INSTRUCTIONS FOR THE TASK: Only the lines from the one holding "R11: none -> 1.2M (SIG, U5/in-)" to the end of the data should be echoed, exactly as they appear, minus the pictures.
======== EXERCISE INPUTS ========
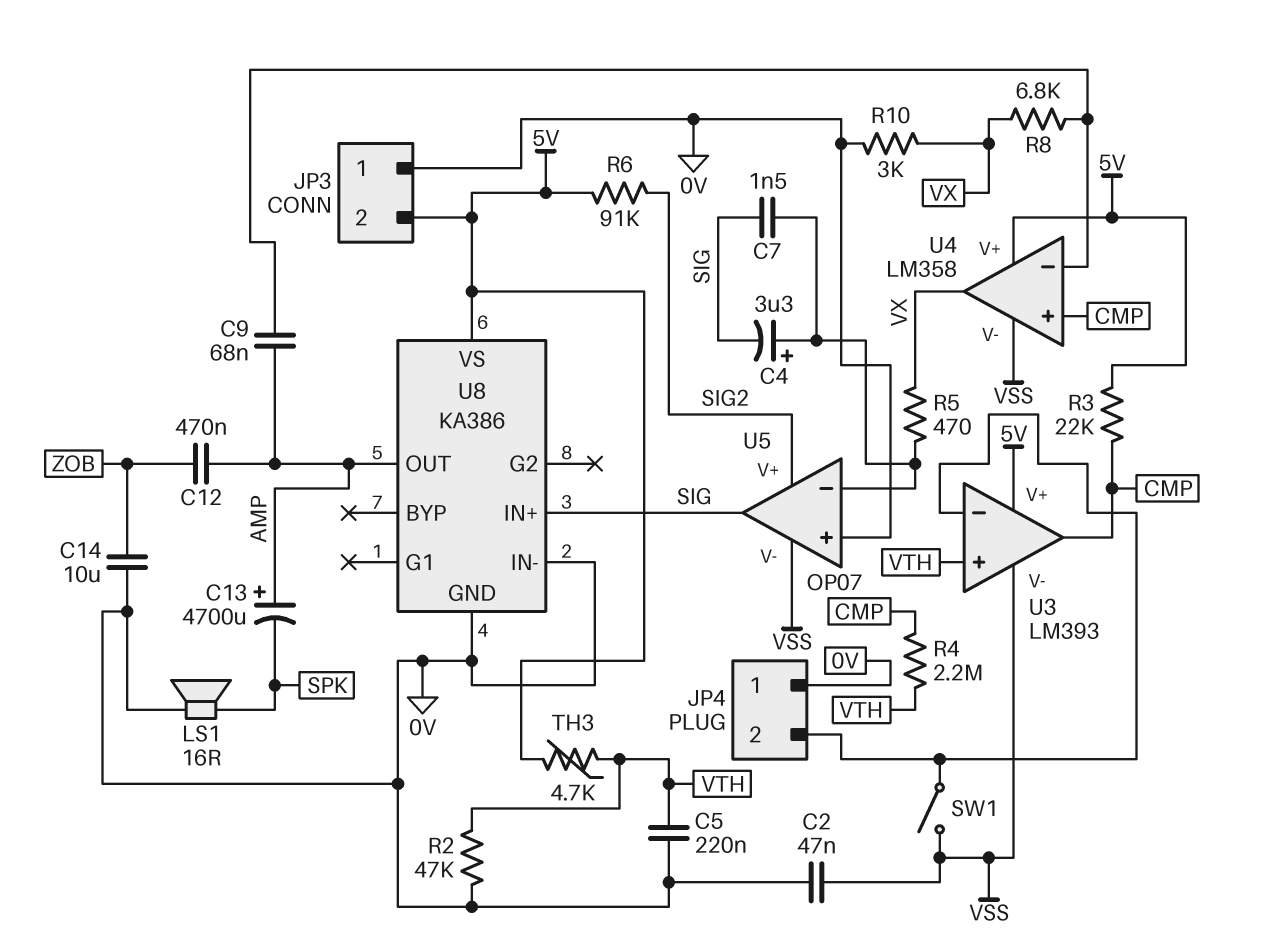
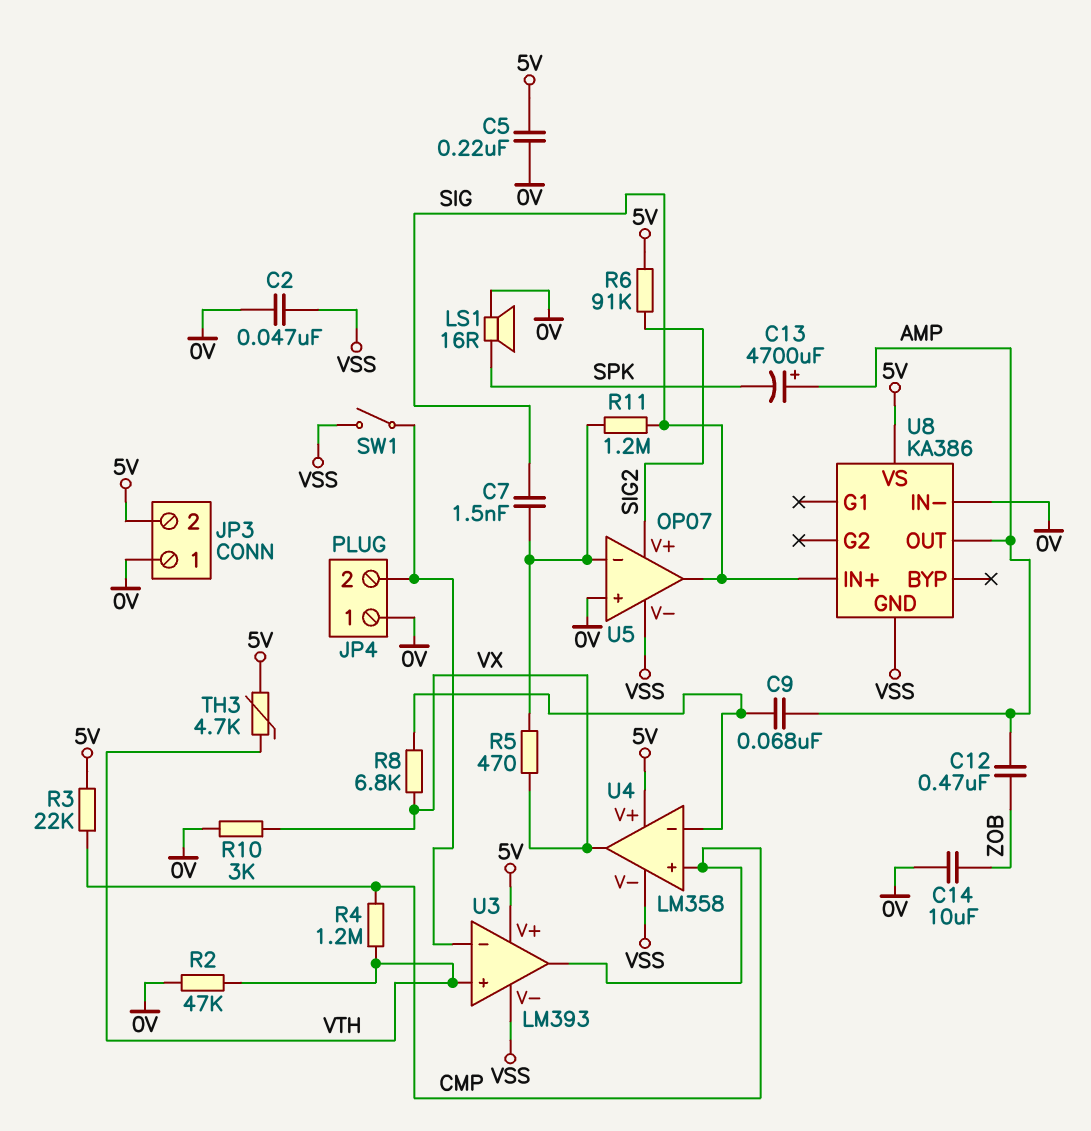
C4: 3.3uF (plus U5/in-, minus SIG) -> none
C5: 220nF (0V, VTH) -> 220nF (0V, 5V)
R4: 2.2M (CMP, VTH) -> 1.2M (CMP, VTH)
R11: none -> 1.2M (SIG, U5/in-)
U8 pin GND: 0V -> VSS

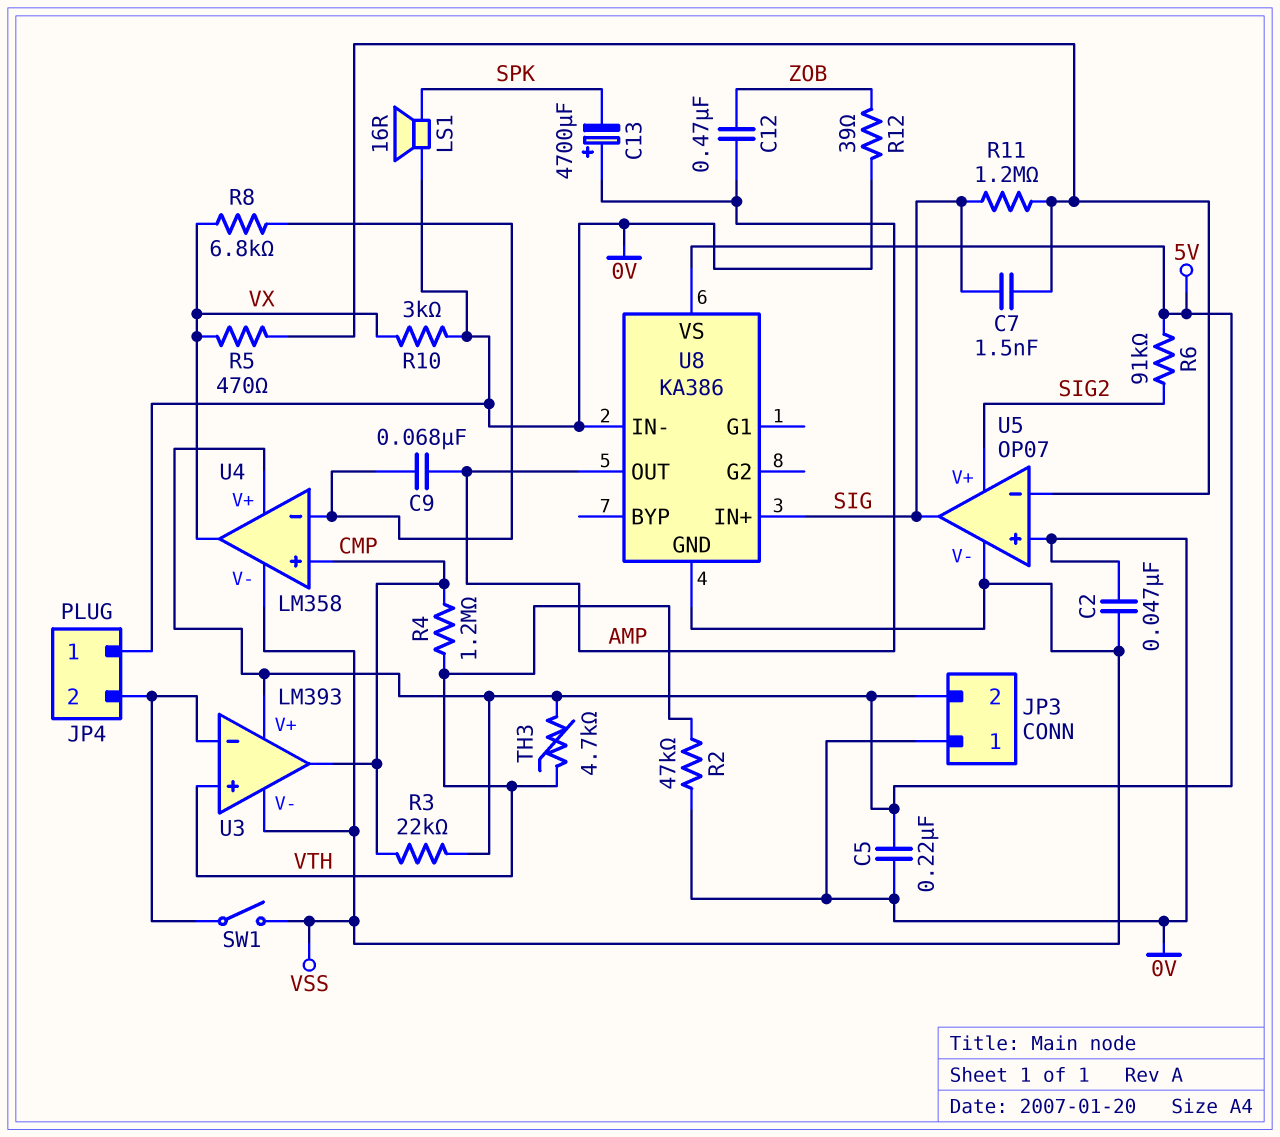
C14: 10uF (0V, ZOB) -> none
R12: none -> 39 (0V, ZOB)

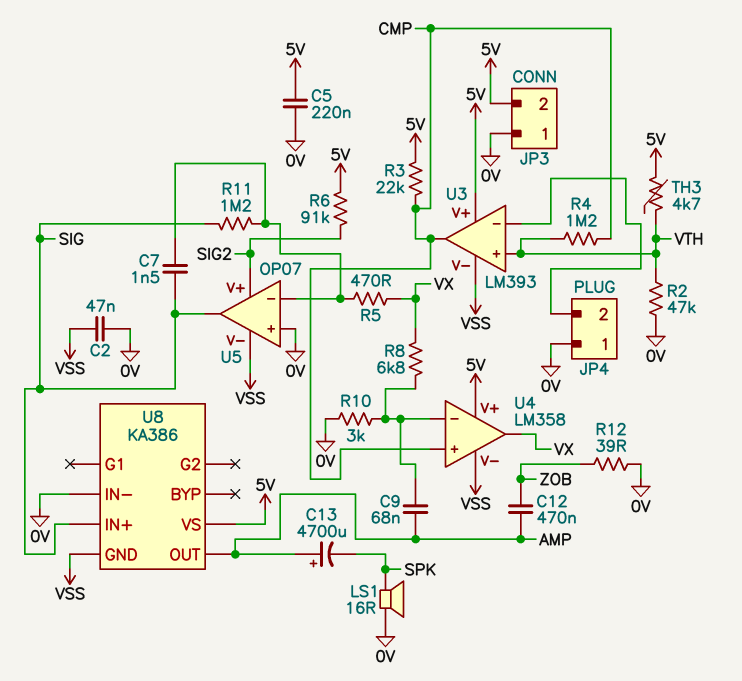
R10: 3k (0V, VX) -> 3k (0V, U4/in-)
SW1: switch (JP4/2, VSS) -> none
========
REPLY TO THE EXERCISE:
R11: none -> 1.2M (SIG, U5/in-)
U8 pin GND: 0V -> VSS

C14: 10uF (0V, ZOB) -> none
R12: none -> 39 (0V, ZOB)

R10: 3k (0V, VX) -> 3k (0V, U4/in-)
SW1: switch (JP4/2, VSS) -> none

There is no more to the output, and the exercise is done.